Instructions to follow —
Every line from the start of the listing below through the line that contains "(no. 7 from" is to be reproduced word for word.

Supplied information —
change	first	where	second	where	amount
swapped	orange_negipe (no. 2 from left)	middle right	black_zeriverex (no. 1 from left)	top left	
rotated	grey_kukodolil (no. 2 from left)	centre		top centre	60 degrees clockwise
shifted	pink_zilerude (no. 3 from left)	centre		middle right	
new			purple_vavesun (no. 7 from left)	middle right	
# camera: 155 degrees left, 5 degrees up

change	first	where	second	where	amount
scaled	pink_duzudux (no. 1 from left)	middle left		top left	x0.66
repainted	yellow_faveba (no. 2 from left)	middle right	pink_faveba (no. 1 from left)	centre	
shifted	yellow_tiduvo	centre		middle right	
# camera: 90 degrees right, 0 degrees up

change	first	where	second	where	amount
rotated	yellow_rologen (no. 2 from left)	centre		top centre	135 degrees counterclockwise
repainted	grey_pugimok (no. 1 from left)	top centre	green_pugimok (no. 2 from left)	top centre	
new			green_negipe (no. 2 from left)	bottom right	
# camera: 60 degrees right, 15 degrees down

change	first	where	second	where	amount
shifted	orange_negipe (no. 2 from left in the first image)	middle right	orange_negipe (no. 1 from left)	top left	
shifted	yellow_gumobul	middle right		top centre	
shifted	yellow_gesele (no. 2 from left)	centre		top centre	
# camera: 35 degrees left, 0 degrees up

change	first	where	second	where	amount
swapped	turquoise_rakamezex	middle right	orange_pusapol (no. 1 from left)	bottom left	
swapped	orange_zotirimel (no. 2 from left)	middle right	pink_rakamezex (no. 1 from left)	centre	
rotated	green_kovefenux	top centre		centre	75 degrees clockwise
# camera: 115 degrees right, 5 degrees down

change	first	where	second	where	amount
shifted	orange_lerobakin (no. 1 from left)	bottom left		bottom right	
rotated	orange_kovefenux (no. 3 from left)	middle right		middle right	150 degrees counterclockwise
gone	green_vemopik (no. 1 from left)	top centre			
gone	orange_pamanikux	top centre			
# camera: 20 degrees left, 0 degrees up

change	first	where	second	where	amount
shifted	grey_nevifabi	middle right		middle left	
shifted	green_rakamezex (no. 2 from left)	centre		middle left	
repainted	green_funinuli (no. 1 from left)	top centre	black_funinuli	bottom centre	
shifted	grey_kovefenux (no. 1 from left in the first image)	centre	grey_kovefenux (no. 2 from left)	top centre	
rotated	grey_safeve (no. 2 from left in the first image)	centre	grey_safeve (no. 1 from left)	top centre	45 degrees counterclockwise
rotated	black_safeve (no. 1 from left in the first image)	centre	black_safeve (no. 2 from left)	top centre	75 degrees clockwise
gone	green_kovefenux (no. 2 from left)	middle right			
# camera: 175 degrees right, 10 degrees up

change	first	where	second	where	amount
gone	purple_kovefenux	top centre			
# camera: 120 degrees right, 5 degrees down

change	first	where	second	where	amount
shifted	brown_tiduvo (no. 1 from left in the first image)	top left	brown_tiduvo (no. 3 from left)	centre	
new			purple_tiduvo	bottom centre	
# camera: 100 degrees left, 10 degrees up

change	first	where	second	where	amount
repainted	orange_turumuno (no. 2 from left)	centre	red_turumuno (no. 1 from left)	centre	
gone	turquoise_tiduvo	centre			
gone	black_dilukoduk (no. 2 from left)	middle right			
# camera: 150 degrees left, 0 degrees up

Written reply —
change	first	where	second	where	amount
swapped	orange_negipe (no. 2 from left)	middle right	black_zeriverex (no. 1 from left)	top left	
rotated	grey_kukodolil (no. 2 from left)	centre		top centre	60 degrees clockwise
shifted	pink_zilerude (no. 3 from left)	centre		middle right	
new			purple_vavesun (no. 7 from left)	middle right	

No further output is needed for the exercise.